### RECORDS PROVIDED
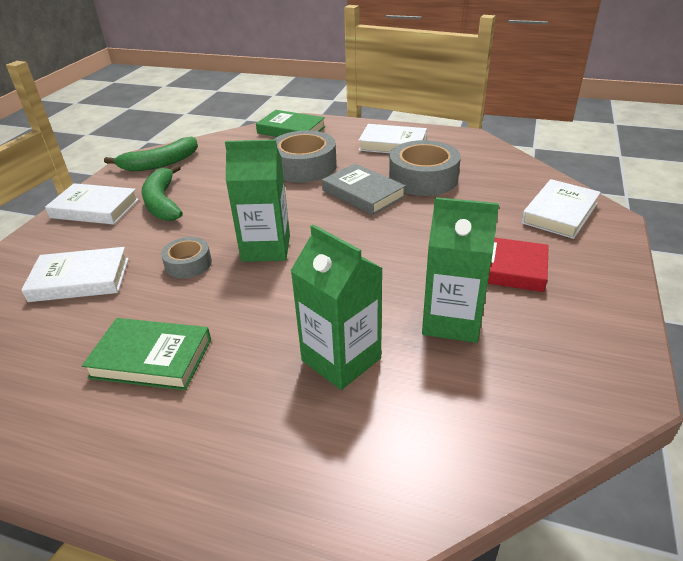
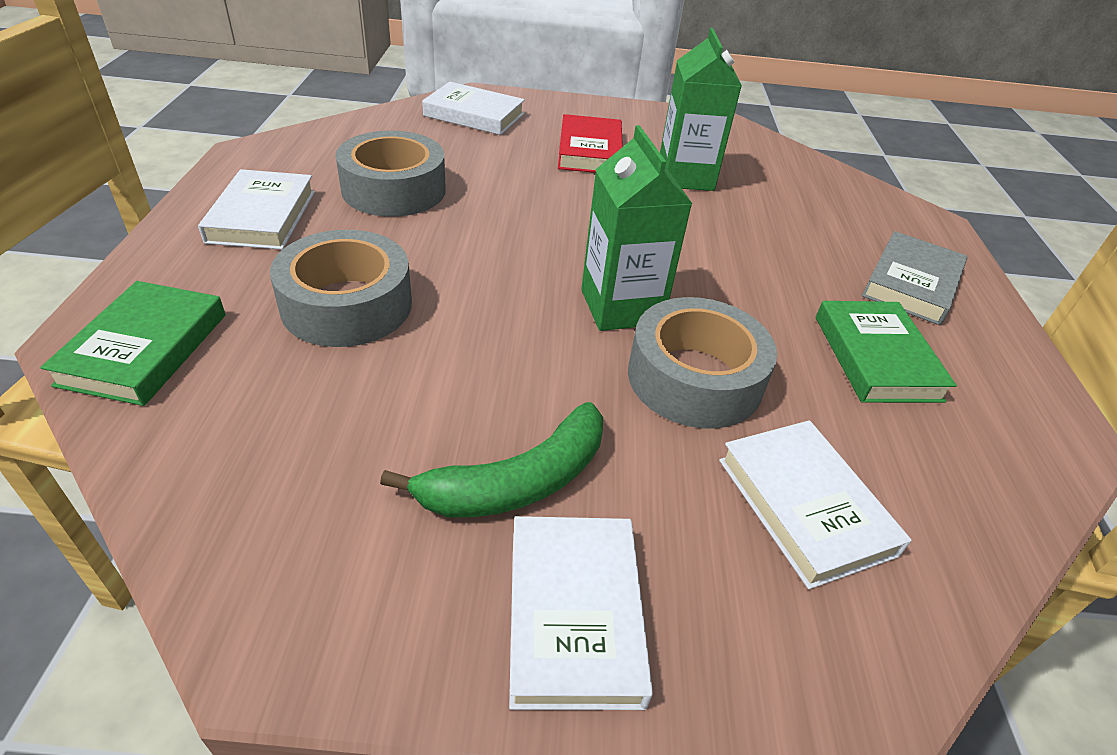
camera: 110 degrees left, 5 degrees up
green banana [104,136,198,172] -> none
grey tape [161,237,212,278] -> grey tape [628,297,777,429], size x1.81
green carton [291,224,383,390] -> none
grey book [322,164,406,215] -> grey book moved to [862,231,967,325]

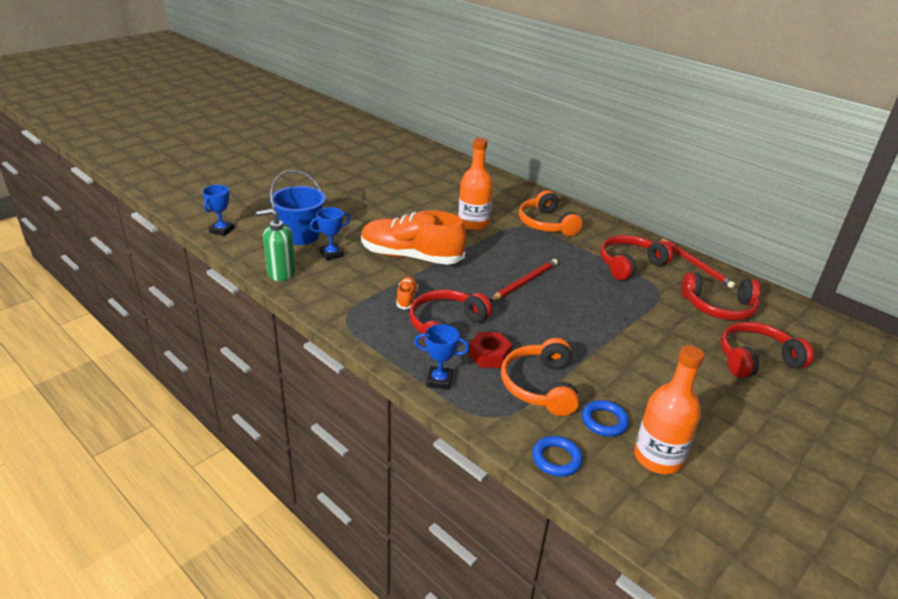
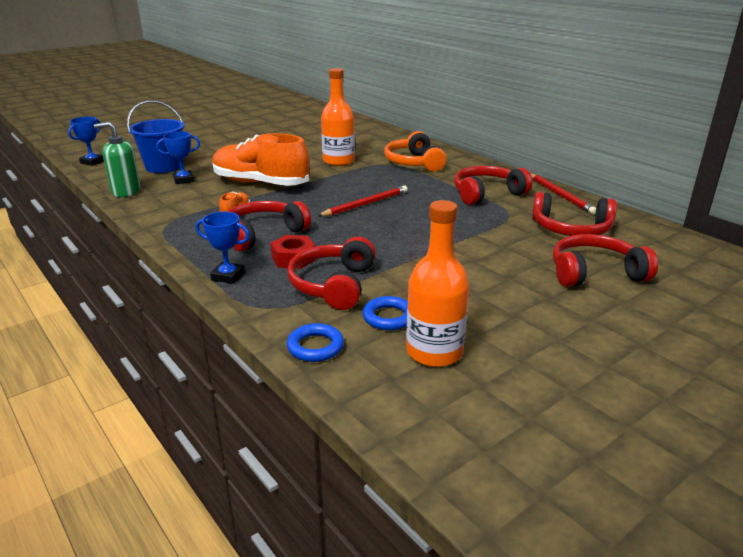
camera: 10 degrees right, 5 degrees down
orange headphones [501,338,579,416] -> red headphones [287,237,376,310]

### WHAT IS BEING ASKED
If a line in the entries above includes "none", count it; report the total alone.

### RESPONSE TO THIS EXERCISE
2